REQUIREMENT -
Go through the lines below. Copy those with "white".
---- DATA SUPPLIED
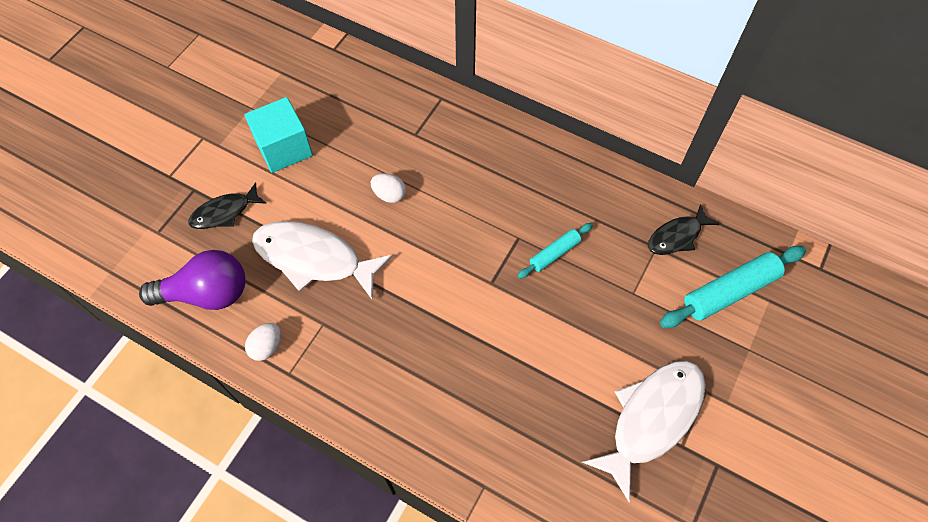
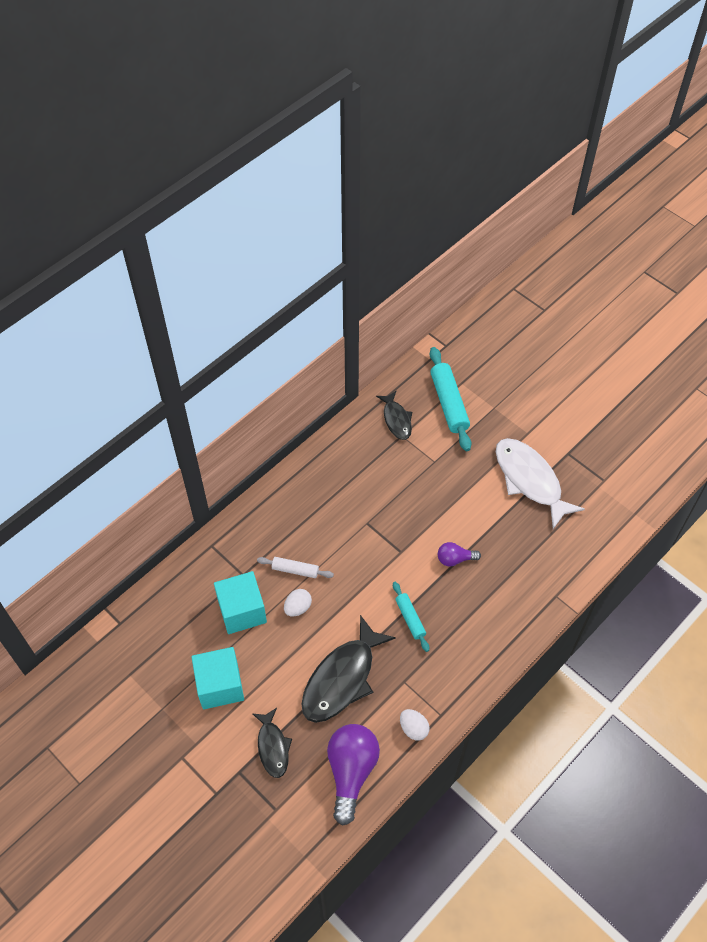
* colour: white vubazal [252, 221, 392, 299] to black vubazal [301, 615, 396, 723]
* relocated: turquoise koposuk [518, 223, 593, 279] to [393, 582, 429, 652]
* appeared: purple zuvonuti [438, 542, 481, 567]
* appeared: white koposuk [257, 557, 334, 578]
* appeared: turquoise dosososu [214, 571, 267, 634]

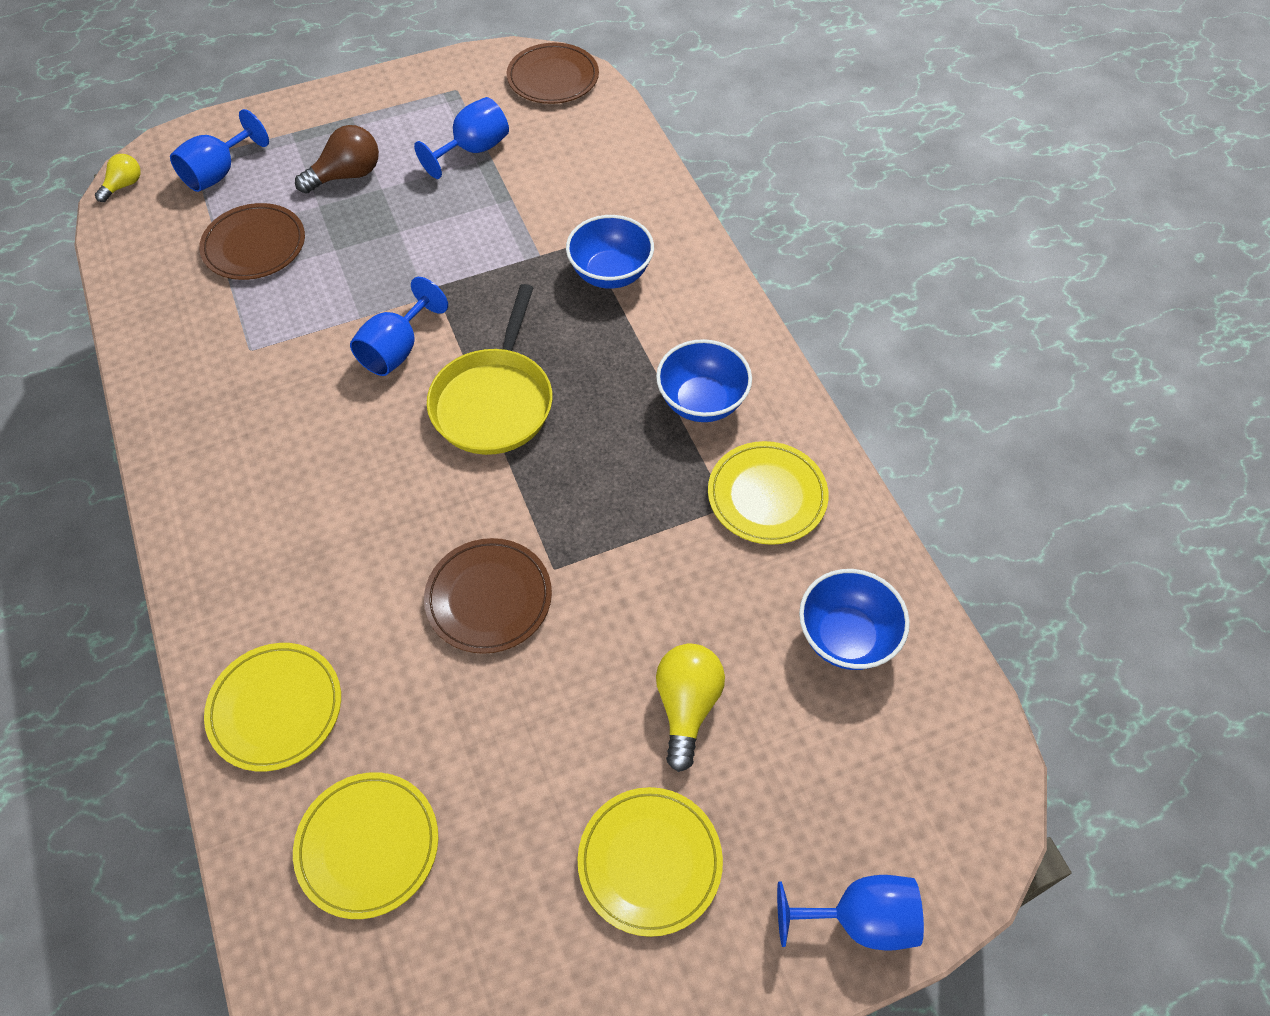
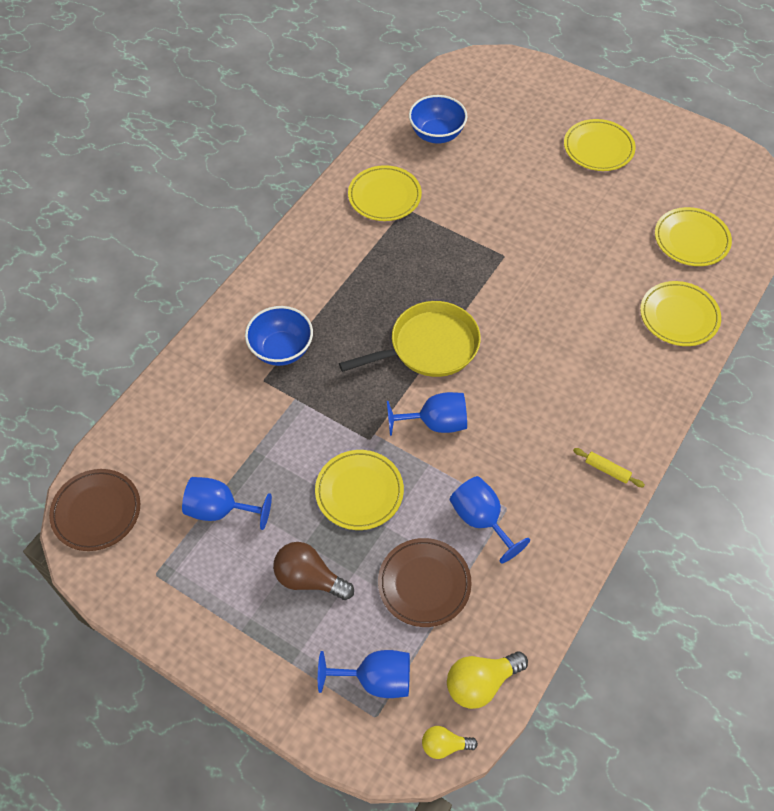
* missing: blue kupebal [656, 339, 752, 422]
* missing: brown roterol [424, 538, 552, 654]
* relocated: yellow zuvonuti [656, 644, 725, 772] to [447, 651, 528, 709]
* relocated: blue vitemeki [777, 875, 924, 951] to [450, 476, 530, 563]
* appeared: yellow koposuk [573, 448, 645, 487]
* appeared: yellow roterol [315, 450, 404, 530]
--------
FINAL ANSWER -
* colour: white vubazal [252, 221, 392, 299] to black vubazal [301, 615, 396, 723]
* appeared: white koposuk [257, 557, 334, 578]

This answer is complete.